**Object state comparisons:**
=== Begin Enclosure ===
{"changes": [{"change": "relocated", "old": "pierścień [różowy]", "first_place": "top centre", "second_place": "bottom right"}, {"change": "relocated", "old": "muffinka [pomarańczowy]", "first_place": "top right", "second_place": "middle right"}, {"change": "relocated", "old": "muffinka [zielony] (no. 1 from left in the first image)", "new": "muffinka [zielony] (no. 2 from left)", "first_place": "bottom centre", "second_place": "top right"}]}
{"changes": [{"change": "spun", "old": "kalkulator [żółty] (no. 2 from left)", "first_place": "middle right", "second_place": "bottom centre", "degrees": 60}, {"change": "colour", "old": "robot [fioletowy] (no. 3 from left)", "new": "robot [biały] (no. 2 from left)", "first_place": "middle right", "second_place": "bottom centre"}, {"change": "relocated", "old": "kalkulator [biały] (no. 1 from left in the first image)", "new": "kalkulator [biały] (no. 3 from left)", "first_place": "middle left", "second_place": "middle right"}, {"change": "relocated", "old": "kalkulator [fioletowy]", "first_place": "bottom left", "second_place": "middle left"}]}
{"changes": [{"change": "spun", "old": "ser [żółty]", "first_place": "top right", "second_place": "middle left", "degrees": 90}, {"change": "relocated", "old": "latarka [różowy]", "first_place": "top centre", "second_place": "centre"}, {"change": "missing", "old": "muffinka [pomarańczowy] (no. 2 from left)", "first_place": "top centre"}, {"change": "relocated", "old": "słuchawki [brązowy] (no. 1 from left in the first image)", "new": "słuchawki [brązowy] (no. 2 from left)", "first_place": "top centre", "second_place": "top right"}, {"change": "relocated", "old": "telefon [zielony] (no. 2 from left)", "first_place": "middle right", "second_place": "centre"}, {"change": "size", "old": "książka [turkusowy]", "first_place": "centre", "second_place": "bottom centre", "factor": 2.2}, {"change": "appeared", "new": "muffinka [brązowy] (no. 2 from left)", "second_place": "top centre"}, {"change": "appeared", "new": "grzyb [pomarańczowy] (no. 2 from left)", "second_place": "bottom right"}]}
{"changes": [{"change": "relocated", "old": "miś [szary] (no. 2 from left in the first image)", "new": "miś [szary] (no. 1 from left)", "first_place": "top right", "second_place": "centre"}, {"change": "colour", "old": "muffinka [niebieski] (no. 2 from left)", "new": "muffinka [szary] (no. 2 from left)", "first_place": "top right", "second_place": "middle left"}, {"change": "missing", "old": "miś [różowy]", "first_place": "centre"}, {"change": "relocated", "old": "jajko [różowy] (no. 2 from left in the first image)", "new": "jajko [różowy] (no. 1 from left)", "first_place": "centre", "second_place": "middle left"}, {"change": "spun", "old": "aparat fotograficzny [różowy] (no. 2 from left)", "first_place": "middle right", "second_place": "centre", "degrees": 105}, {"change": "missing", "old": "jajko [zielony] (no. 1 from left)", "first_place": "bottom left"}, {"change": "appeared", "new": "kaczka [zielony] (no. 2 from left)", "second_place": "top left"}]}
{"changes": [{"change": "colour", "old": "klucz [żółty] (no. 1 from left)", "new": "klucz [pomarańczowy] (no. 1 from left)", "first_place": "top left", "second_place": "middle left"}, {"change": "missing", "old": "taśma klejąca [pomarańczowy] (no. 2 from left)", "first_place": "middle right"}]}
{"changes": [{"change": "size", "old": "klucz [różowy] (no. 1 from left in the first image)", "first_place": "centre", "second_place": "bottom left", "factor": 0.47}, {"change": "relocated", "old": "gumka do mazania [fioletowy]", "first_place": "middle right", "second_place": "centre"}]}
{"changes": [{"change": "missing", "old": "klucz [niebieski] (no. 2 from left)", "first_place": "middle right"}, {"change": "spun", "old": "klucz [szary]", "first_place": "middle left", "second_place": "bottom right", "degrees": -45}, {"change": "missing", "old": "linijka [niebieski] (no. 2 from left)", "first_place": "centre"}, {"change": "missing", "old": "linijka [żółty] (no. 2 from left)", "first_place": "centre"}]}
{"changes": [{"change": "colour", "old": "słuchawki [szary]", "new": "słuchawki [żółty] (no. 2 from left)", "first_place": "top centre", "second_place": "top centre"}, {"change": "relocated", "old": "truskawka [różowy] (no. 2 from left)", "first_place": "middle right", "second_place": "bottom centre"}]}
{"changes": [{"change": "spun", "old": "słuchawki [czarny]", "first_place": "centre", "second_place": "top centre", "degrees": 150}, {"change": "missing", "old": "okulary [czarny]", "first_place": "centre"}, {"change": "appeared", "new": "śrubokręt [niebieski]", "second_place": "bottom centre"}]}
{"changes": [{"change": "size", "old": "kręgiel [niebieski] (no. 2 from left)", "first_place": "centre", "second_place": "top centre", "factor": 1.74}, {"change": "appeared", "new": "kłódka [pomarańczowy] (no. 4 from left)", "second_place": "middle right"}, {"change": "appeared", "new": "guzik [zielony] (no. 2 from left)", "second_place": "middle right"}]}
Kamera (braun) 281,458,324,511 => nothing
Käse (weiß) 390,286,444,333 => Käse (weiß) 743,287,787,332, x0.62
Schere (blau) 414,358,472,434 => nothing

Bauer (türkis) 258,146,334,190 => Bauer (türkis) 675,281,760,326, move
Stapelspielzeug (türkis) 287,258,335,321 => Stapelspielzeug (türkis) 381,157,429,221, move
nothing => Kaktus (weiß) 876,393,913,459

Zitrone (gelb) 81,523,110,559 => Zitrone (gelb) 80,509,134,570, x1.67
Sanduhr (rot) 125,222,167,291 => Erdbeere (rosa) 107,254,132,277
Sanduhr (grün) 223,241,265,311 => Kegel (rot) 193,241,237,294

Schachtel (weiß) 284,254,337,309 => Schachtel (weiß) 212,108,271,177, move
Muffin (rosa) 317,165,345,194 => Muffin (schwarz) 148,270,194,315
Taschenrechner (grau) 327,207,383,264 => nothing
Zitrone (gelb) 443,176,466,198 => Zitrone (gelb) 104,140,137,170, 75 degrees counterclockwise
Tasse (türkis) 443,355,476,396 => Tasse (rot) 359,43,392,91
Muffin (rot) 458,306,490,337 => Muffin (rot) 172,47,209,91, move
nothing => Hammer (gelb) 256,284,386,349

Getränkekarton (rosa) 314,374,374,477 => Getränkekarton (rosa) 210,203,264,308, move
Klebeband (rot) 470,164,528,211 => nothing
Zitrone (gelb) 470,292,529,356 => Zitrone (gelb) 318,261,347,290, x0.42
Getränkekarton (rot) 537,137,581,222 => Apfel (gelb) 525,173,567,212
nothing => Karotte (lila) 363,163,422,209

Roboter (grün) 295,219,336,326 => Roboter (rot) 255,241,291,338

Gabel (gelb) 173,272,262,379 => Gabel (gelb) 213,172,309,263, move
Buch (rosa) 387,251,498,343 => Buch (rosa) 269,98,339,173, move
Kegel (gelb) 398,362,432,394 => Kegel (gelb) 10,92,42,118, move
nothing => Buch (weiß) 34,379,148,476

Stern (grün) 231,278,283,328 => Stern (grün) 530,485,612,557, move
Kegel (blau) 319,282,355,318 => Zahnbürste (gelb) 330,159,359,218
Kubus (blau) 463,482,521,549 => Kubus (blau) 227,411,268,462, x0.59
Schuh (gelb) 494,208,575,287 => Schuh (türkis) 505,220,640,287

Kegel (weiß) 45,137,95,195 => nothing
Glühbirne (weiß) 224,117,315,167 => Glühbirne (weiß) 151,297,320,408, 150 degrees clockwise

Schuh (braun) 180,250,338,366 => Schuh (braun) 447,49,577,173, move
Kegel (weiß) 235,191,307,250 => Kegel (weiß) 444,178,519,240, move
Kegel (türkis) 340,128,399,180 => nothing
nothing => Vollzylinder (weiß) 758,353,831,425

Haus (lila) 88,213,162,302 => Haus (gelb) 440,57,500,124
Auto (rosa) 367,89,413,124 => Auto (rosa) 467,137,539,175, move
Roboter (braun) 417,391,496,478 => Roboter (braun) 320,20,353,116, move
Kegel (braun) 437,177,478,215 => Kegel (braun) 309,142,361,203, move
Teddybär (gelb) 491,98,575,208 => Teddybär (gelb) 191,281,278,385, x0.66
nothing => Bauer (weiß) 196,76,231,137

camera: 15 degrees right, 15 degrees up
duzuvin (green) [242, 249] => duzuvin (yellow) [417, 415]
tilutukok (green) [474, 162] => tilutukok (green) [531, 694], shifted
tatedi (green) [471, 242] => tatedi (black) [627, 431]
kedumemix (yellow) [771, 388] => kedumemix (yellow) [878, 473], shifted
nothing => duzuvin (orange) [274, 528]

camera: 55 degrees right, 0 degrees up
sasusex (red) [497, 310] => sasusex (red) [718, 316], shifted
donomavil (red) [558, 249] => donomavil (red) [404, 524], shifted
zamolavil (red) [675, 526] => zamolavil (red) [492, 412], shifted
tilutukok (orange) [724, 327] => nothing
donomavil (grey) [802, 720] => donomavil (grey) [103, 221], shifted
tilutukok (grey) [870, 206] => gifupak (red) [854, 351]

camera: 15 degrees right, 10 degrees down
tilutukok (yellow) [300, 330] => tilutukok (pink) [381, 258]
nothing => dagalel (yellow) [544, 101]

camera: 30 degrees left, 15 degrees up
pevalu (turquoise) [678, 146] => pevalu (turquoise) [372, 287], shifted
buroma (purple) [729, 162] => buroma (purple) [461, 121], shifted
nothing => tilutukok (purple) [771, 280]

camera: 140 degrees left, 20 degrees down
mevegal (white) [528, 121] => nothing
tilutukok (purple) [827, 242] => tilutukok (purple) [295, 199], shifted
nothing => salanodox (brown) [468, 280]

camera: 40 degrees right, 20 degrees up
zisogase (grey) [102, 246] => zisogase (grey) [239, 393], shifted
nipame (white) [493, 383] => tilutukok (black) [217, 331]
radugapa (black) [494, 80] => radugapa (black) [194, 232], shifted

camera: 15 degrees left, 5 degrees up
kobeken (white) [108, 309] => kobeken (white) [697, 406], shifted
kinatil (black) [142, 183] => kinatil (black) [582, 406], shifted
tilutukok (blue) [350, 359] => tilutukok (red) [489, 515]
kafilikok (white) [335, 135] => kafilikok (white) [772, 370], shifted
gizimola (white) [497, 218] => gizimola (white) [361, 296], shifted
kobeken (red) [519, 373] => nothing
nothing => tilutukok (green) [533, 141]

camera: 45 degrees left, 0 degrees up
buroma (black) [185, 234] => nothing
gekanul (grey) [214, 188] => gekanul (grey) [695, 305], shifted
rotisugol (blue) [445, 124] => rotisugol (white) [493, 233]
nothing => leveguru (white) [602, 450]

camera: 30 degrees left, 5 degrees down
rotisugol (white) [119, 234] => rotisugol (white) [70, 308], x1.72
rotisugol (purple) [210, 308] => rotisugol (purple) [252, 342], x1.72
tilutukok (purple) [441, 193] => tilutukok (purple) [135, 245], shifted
=== End Enclosure ===
**Exercise aim:** Take exactly the lines from the one containing "camera: 15 degrees right, 15 degrees up" through the one containing "tatedi (green) [471, 242]" in the data above, and output them with nothing added.

**Solution to this task:**
camera: 15 degrees right, 15 degrees up
duzuvin (green) [242, 249] => duzuvin (yellow) [417, 415]
tilutukok (green) [474, 162] => tilutukok (green) [531, 694], shifted
tatedi (green) [471, 242] => tatedi (black) [627, 431]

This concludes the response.